** AVAILABLE DATA follows **

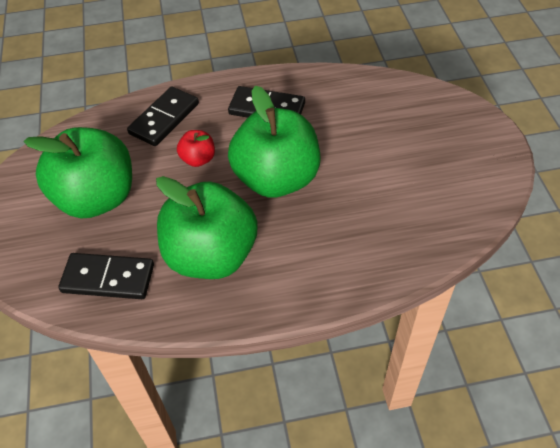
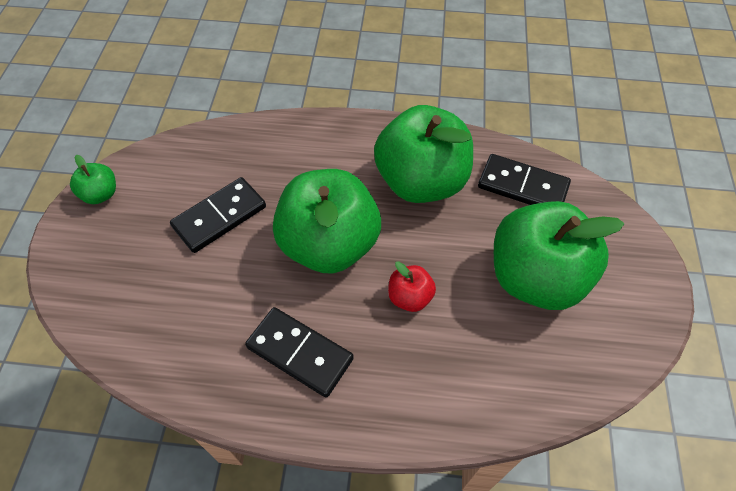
camera: 165 degrees left, 5 degrees up
(164, 119) = (442, 379): black domino -> black domino (220, 217)
(495, 167) = (101, 194): none -> green apple

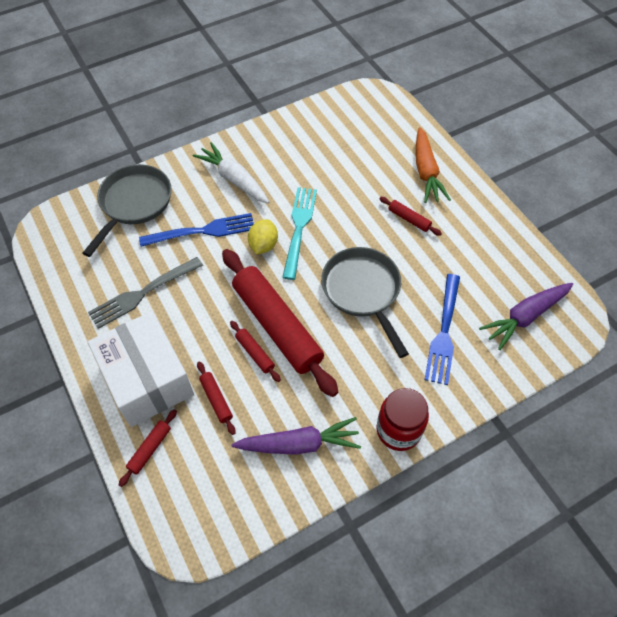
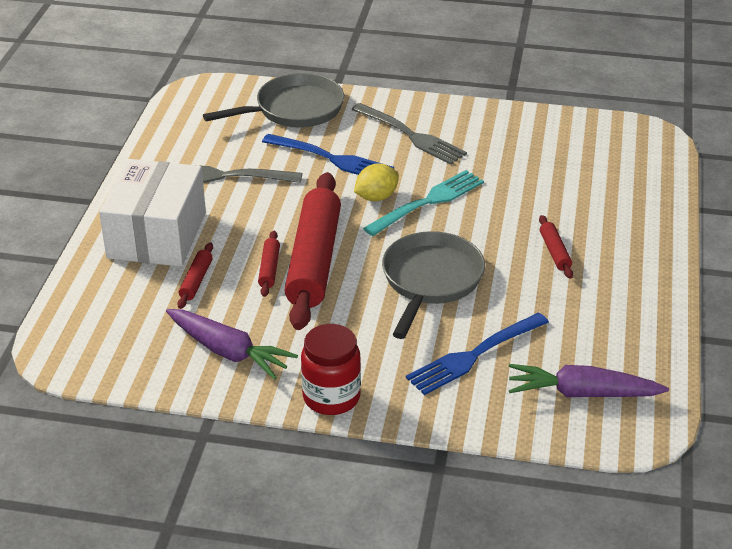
camera: 40 degrees right, 20 degrees down
(150, 449) = (103, 281): red rolling pin -> none
(234, 179) = (410, 135): white carrot -> grey fork
(426, 172) = (626, 224): orange carrot -> none

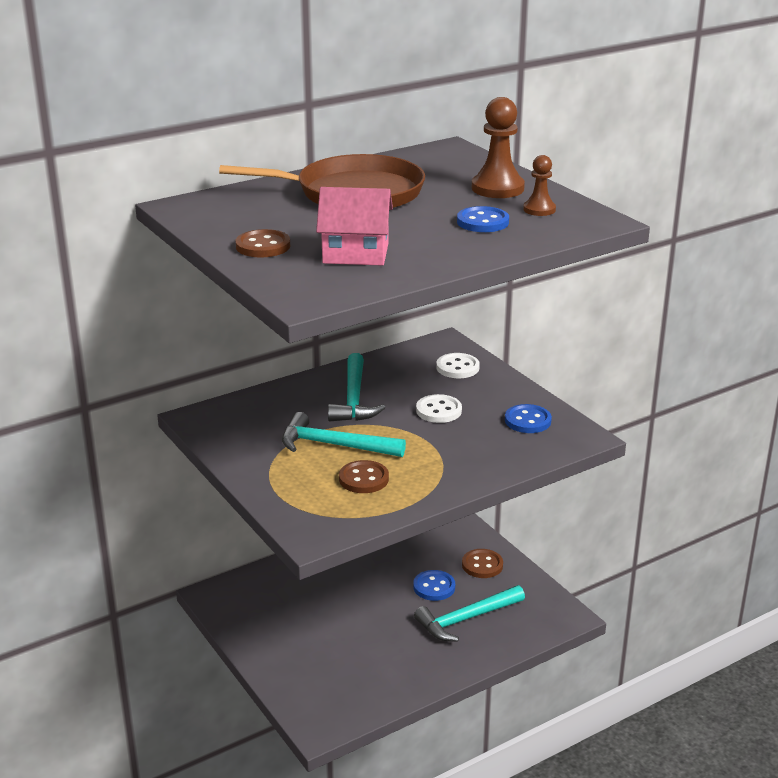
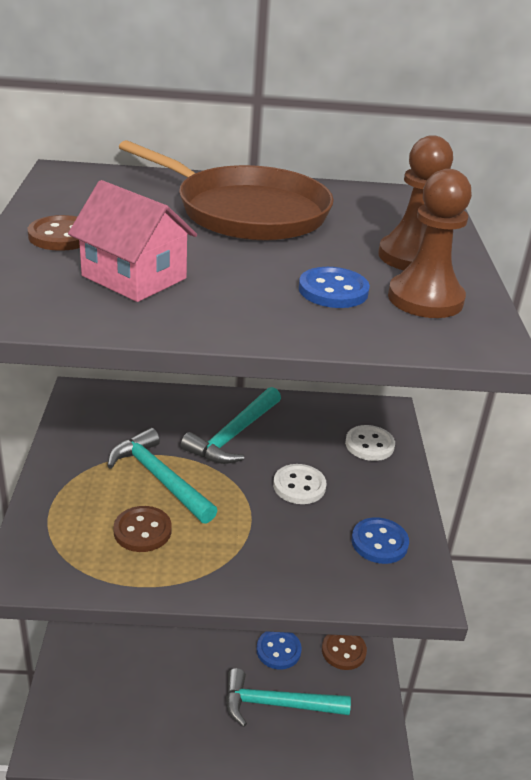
camera: 30 degrees right, 5 degrees up
(539, 209) = (425, 299): brown pawn -> brown pawn, size x1.70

** End of AVAILABLE DATA **

If the data includes images, skip them and copy every line exactly.

camera: 165 degrees left, 5 degrees up
(164, 119) = (442, 379): black domino -> black domino (220, 217)
(495, 167) = (101, 194): none -> green apple

camera: 40 degrees right, 20 degrees down
(150, 449) = (103, 281): red rolling pin -> none
(234, 179) = (410, 135): white carrot -> grey fork
(426, 172) = (626, 224): orange carrot -> none

camera: 30 degrees right, 5 degrees up
(539, 209) = (425, 299): brown pawn -> brown pawn, size x1.70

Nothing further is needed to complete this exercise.